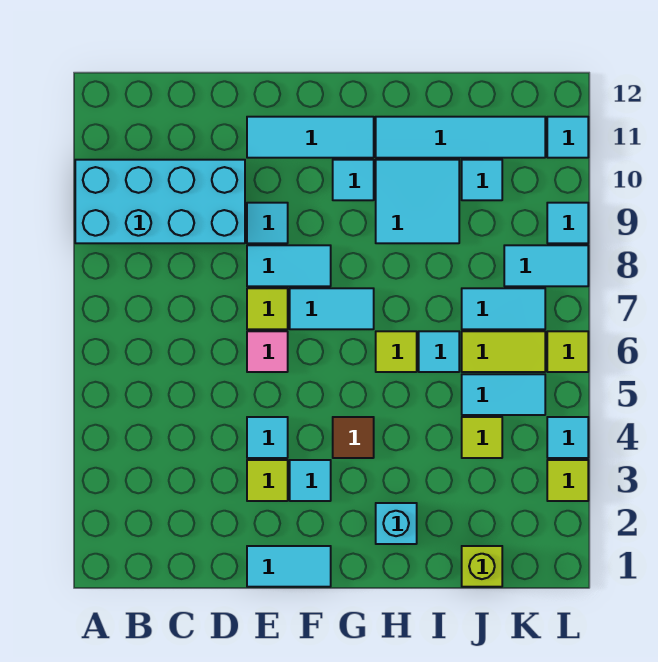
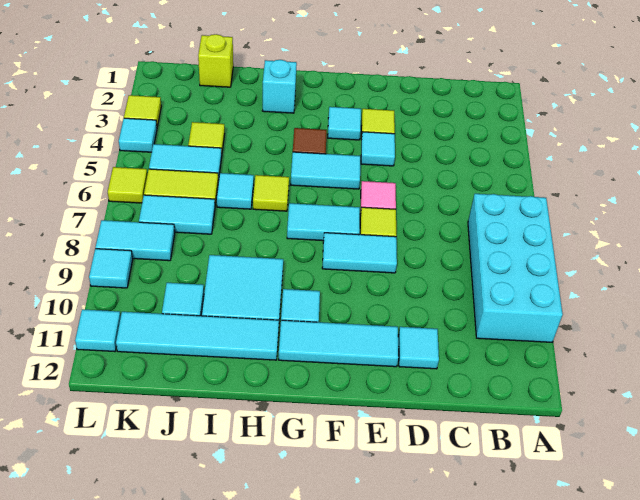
cyan brick A9:D10 level 1 -> cyan brick A7:B10 level 1
cyan tile E1:F1 level 1 -> cyan tile F5:G5 level 1
cyan tile E9 level 1 -> cyan tile D11 level 1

## Problem
In the listing above, find the lines holding the word "tile" and copy them.

## Response to this task
cyan tile E1:F1 level 1 -> cyan tile F5:G5 level 1
cyan tile E9 level 1 -> cyan tile D11 level 1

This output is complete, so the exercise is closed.